__Data supplied__
#####

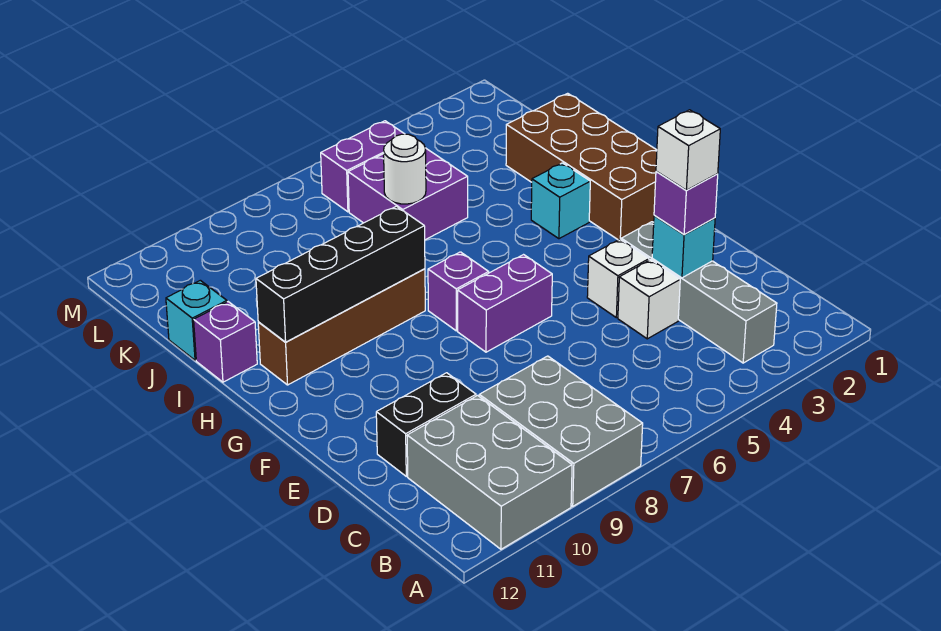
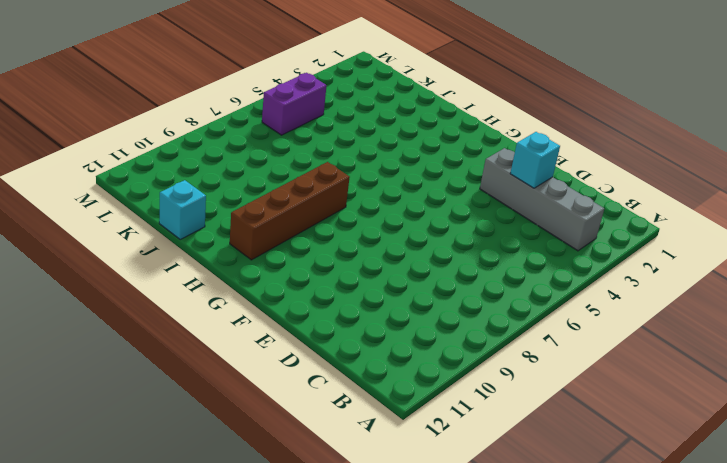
none -> grey brick A8:C9 level 1
none -> grey brick A10:C11 level 1
none -> white brick D4 level 1

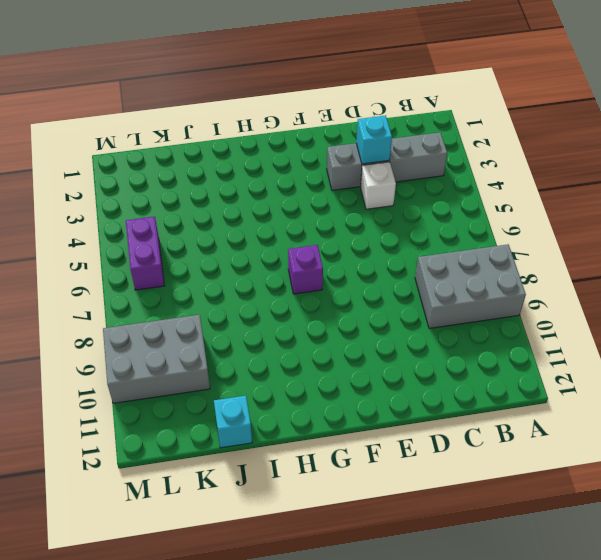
grey brick K9:M10 level 1 -> grey brick A10:C11 level 1
none -> black brick D10:D11 level 1
none -> white brick E4 level 1
none -> purple brick F6:F7 level 1

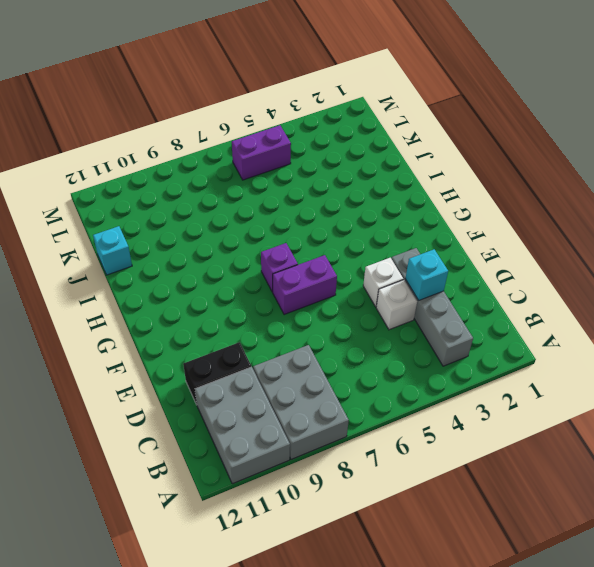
none -> brown brick G1:J2 level 1
none -> cyan brick H3 level 1
none -> brown brick H8:H11 level 1

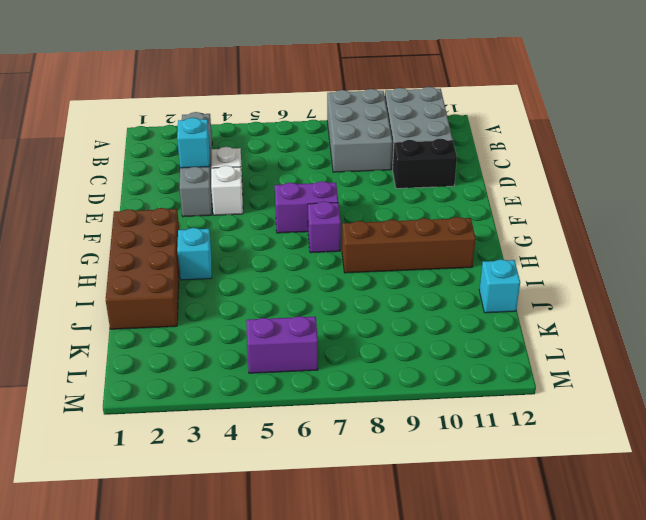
none -> purple brick I12 level 1
none -> purple brick J5:K6 level 1
none -> black brick H8:H11 level 2

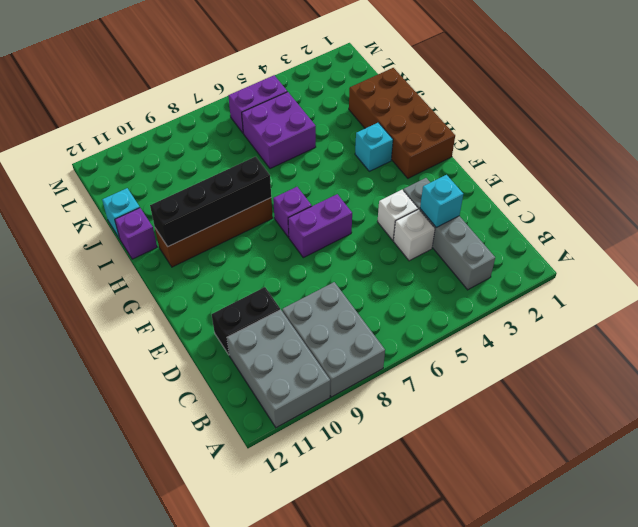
none -> white round brick J6 level 2
none -> purple brick D3 level 3
none -> white brick D3 level 4

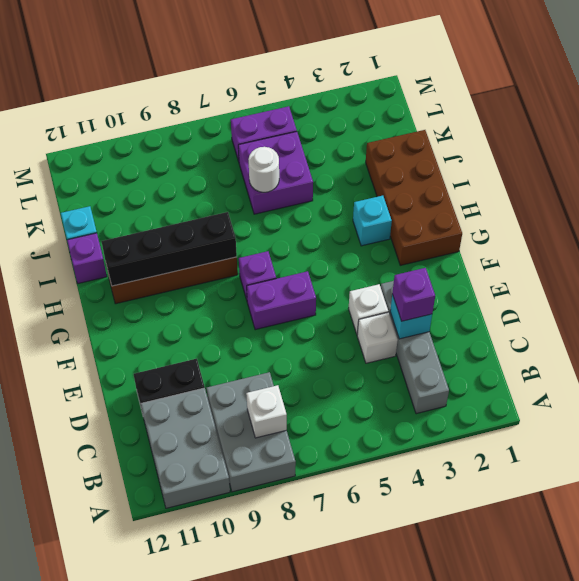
white brick B8 level 2 -> white brick D3 level 4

#####

__Work task__
Return, from the entries, each line that holds "purple".

__Solution__
none -> purple brick F6:F7 level 1
none -> purple brick I12 level 1
none -> purple brick J5:K6 level 1
none -> purple brick D3 level 3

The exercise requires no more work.